### REQUIREMENT
Find the line containing "none -> grey brick C2 level 1" in the listing below. Repeat it exactly, along with each following line up to and including the one containing "none -> cyan brick E8:F10 level 1".

——

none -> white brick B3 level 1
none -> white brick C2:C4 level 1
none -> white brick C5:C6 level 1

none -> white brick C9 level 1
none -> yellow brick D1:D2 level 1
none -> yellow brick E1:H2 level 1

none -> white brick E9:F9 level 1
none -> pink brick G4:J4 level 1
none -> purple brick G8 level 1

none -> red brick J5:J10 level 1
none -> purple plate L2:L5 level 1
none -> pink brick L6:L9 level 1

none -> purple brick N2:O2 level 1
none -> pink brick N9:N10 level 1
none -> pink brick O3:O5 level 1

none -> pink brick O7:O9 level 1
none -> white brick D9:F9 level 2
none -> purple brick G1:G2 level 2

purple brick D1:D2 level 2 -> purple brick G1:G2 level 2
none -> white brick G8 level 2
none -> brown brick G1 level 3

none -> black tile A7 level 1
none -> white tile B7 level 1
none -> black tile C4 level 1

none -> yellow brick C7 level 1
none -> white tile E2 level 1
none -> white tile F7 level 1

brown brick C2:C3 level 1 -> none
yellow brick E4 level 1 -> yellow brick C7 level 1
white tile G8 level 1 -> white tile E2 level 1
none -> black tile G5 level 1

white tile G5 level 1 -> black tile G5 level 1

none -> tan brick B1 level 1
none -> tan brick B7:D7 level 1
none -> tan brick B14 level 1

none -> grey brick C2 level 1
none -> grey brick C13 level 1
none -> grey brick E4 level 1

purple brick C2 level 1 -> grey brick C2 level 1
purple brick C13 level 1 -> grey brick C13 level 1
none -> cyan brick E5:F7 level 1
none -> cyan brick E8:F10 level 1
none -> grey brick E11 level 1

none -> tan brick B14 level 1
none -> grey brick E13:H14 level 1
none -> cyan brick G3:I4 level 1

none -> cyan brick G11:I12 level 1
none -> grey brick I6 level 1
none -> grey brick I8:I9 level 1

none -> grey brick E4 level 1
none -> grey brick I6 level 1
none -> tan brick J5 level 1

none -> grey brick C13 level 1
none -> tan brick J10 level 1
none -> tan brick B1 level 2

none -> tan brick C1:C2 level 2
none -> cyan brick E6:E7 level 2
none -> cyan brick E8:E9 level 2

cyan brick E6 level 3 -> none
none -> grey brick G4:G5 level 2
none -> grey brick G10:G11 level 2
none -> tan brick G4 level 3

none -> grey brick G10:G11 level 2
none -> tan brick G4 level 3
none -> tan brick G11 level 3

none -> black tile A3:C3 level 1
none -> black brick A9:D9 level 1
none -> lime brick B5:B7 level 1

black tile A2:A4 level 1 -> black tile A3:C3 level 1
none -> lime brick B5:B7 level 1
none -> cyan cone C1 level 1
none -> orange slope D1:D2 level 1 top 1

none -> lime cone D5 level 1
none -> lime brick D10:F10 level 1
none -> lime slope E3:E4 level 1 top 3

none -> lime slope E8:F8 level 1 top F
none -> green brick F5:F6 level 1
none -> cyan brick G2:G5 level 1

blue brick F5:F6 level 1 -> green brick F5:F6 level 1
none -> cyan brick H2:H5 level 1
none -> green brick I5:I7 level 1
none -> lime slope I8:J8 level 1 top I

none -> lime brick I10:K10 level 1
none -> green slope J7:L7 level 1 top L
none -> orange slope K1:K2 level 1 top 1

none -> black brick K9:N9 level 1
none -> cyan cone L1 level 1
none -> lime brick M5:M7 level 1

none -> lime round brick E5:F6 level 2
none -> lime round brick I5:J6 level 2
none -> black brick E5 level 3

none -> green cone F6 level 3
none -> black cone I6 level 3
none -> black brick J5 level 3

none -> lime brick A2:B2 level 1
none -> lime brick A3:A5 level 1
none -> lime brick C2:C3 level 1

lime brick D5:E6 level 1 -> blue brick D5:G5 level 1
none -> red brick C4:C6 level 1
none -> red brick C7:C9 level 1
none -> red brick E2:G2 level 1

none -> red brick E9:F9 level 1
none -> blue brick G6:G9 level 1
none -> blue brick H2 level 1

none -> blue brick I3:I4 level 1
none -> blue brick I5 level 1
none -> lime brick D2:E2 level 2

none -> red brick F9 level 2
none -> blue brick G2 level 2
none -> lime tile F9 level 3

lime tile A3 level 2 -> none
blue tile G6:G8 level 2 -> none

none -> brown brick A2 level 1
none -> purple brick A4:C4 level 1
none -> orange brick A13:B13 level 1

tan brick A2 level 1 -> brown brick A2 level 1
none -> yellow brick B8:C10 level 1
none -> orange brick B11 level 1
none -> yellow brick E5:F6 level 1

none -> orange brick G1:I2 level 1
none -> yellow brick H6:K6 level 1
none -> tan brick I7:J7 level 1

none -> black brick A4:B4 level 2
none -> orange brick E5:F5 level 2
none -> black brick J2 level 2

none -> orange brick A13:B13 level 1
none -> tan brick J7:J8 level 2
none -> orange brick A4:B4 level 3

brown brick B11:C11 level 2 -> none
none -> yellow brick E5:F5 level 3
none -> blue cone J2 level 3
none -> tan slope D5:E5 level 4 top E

——

### FINISHED EXERCISE
none -> grey brick C2 level 1
none -> grey brick C13 level 1
none -> grey brick E4 level 1

purple brick C2 level 1 -> grey brick C2 level 1
purple brick C13 level 1 -> grey brick C13 level 1
none -> cyan brick E5:F7 level 1
none -> cyan brick E8:F10 level 1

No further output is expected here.